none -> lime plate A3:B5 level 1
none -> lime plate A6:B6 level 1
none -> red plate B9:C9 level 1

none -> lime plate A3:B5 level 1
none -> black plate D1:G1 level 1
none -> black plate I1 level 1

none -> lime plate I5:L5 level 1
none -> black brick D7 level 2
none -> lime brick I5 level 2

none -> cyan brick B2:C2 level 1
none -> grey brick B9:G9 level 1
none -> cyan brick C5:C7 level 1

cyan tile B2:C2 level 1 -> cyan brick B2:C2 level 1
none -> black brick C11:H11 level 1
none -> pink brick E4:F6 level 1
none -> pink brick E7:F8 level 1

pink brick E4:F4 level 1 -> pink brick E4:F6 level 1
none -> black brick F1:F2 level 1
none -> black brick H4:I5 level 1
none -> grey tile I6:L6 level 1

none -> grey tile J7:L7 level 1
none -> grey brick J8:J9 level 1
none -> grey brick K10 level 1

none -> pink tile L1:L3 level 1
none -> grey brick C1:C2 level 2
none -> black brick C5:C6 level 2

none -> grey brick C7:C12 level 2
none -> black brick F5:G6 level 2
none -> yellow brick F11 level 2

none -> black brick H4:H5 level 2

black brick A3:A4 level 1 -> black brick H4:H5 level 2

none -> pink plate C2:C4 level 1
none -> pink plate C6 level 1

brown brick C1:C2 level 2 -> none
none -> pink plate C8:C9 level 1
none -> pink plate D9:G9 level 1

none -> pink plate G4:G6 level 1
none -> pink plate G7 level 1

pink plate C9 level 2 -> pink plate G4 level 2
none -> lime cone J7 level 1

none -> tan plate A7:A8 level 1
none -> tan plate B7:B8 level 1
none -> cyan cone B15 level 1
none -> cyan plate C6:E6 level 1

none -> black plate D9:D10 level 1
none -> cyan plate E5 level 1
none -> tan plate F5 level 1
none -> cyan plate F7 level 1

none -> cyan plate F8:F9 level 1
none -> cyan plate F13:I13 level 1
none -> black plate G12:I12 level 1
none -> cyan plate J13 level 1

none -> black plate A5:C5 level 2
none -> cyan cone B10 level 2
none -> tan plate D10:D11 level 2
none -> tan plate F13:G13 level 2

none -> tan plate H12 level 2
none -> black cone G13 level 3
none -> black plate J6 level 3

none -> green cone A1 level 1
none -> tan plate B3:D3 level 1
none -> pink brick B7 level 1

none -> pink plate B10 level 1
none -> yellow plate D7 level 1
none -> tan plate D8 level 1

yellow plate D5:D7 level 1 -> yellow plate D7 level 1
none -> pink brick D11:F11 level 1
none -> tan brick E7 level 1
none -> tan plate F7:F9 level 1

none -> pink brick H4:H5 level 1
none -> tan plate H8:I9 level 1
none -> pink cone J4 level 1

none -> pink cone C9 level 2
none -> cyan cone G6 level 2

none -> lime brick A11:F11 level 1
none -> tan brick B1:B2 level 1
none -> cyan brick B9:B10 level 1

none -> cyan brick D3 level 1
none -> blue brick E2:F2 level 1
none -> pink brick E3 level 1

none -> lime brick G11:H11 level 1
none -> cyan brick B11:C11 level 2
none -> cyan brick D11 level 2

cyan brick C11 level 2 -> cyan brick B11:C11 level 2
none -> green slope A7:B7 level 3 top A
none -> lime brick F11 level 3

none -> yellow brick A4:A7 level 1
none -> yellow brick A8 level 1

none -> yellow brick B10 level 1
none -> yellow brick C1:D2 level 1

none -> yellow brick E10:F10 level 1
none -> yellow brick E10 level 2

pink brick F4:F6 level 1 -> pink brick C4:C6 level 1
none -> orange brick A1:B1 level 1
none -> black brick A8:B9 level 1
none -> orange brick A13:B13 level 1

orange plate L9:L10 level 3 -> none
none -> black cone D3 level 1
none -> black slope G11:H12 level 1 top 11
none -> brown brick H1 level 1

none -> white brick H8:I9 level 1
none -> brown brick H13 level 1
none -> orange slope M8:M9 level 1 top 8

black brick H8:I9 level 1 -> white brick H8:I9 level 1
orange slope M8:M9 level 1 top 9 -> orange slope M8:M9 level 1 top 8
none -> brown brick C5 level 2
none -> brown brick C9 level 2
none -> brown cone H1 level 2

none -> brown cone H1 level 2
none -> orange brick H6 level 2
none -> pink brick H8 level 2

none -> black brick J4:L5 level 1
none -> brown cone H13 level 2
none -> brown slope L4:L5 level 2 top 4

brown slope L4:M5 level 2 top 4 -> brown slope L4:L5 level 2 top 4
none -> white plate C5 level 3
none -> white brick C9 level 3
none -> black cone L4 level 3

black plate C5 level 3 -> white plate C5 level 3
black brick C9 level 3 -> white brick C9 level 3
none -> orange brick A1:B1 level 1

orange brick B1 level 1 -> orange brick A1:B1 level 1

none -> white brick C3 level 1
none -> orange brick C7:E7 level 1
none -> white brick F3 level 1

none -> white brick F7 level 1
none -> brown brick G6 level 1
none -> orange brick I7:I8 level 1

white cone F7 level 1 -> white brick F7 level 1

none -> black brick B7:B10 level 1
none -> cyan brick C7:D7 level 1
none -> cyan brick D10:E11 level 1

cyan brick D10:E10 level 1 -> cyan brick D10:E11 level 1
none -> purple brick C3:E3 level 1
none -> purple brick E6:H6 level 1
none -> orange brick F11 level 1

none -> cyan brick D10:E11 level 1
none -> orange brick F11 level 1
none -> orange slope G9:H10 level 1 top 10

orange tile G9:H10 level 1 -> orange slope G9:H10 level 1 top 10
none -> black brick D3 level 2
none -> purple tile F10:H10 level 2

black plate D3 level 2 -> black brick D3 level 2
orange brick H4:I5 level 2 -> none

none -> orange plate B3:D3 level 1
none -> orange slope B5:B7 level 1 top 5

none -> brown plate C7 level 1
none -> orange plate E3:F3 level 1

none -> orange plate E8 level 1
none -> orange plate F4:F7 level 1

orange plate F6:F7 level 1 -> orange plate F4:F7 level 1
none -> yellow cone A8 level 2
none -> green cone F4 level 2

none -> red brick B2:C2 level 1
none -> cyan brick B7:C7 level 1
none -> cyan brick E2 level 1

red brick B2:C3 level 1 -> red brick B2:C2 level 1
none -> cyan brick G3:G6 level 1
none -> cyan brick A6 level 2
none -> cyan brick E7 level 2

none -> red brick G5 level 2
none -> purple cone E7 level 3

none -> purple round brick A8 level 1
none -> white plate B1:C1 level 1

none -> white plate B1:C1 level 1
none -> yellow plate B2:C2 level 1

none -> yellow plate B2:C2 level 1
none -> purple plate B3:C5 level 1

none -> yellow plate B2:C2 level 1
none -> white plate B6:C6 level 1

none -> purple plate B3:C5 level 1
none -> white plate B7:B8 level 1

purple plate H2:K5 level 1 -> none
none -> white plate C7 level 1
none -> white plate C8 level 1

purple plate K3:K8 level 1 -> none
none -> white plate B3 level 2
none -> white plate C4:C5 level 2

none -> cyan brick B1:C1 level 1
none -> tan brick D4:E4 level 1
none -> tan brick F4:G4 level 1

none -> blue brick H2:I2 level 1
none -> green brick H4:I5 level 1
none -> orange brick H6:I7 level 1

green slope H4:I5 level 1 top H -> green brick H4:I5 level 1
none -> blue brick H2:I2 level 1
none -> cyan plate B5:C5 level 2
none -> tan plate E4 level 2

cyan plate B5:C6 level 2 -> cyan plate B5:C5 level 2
◆ ◆ ◆
- **Work to be completed**: In the listing above, reproduce the first line and each one after it through the line that contains "none -> lime brick I5 level 2".

- **Exercise answer**:
none -> lime plate A3:B5 level 1
none -> lime plate A6:B6 level 1
none -> red plate B9:C9 level 1

none -> lime plate A3:B5 level 1
none -> black plate D1:G1 level 1
none -> black plate I1 level 1

none -> lime plate I5:L5 level 1
none -> black brick D7 level 2
none -> lime brick I5 level 2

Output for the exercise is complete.